AIM
Retype every text line from the entries below verbatim, omitting the pictures.

GIVEN DATA
..........

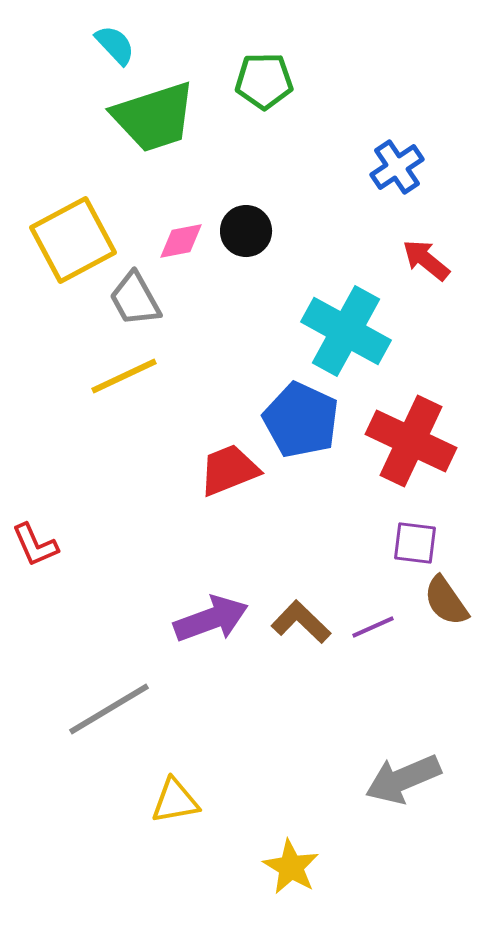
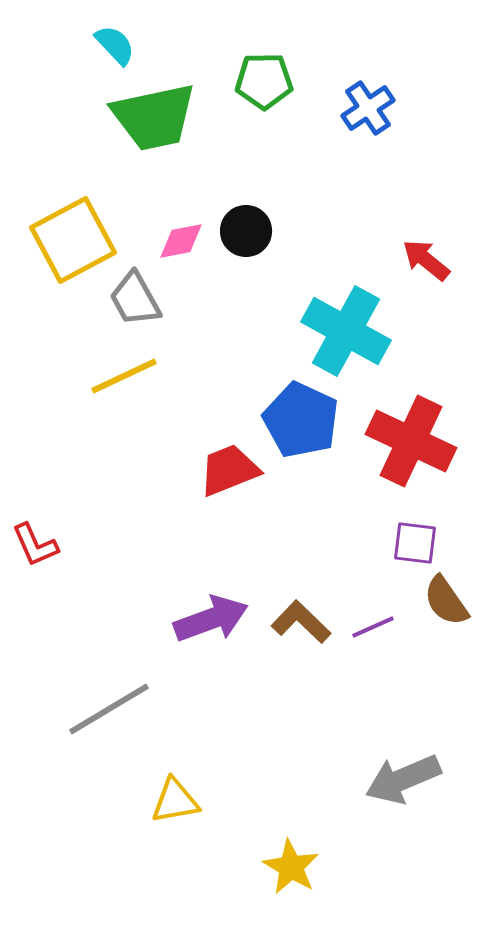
green trapezoid: rotated 6 degrees clockwise
blue cross: moved 29 px left, 59 px up
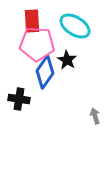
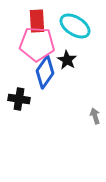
red rectangle: moved 5 px right
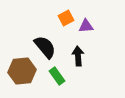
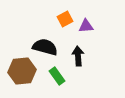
orange square: moved 1 px left, 1 px down
black semicircle: rotated 35 degrees counterclockwise
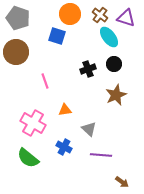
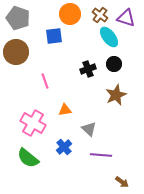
blue square: moved 3 px left; rotated 24 degrees counterclockwise
blue cross: rotated 21 degrees clockwise
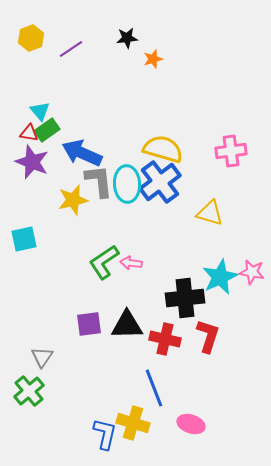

..........

ANSWER TO THE TASK
green trapezoid: rotated 6 degrees clockwise
blue cross: moved 29 px left, 59 px up
red rectangle: moved 5 px right
orange square: moved 1 px left, 1 px down
black semicircle: rotated 35 degrees counterclockwise
blue square: moved 3 px left; rotated 24 degrees counterclockwise
blue cross: rotated 21 degrees clockwise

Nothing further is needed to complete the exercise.